Which lines in the data contain the word "cheese"? Please copy each of them.

- _Data in this exercise_
Segment Open

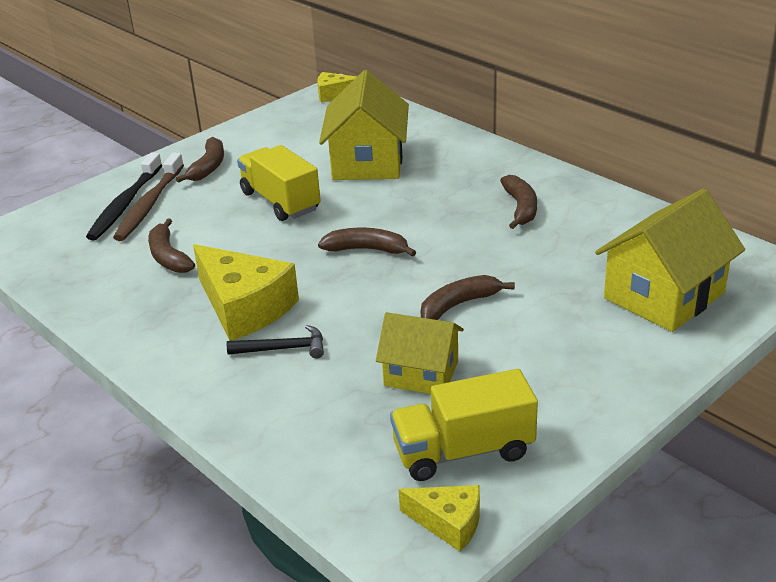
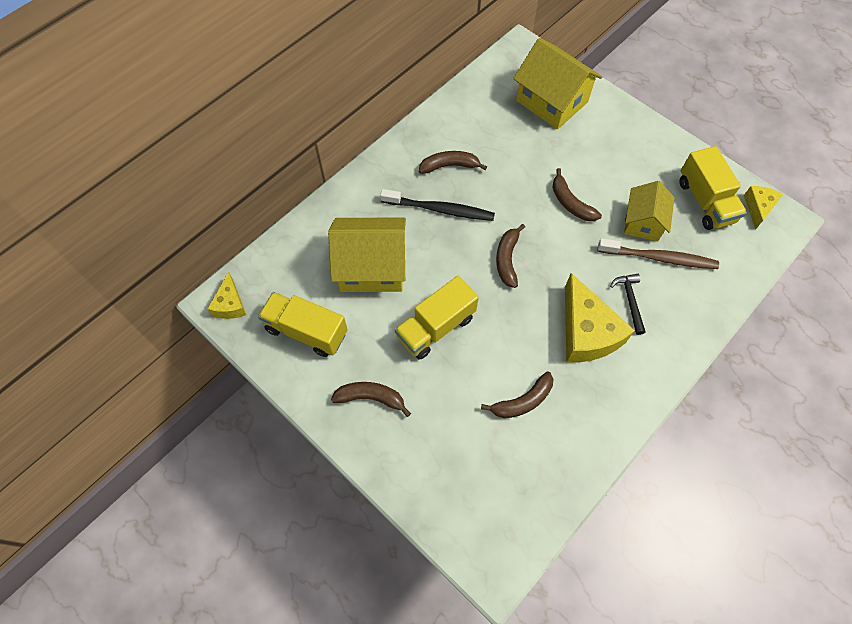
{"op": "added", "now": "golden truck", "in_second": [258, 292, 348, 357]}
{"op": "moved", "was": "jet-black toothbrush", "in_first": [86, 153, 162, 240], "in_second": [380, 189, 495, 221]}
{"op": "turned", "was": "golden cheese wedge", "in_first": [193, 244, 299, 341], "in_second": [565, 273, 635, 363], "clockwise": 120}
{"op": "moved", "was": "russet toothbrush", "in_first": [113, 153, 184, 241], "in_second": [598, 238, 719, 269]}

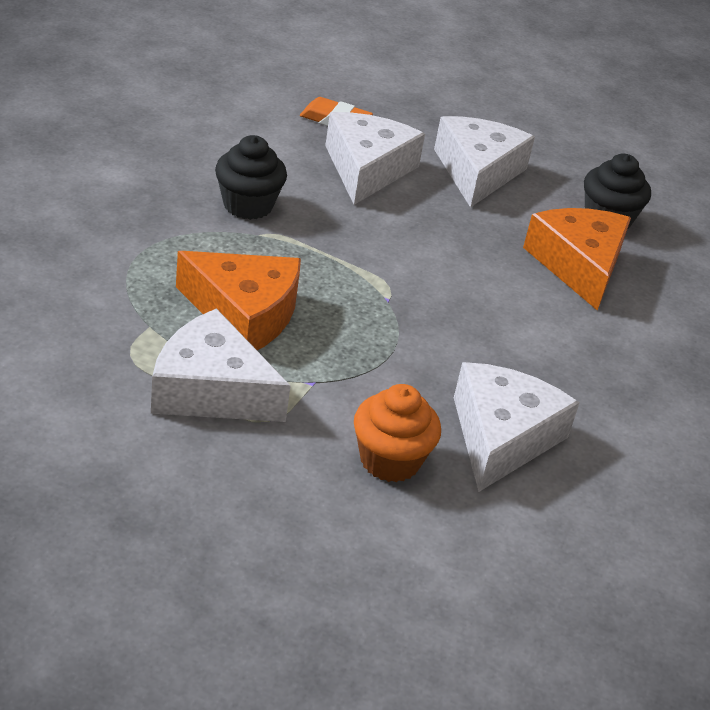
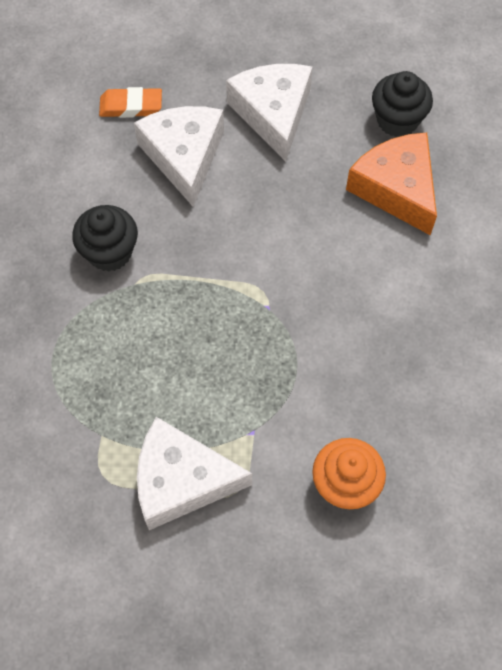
{"op": "removed", "was": "bright orange cheese wedge", "in_first": [176, 251, 301, 350]}
{"op": "removed", "was": "pure white cheese wedge", "in_first": [454, 362, 580, 492]}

Segment Closed

- _Answer to the exercise_
{"op": "turned", "was": "golden cheese wedge", "in_first": [193, 244, 299, 341], "in_second": [565, 273, 635, 363], "clockwise": 120}
{"op": "removed", "was": "bright orange cheese wedge", "in_first": [176, 251, 301, 350]}
{"op": "removed", "was": "pure white cheese wedge", "in_first": [454, 362, 580, 492]}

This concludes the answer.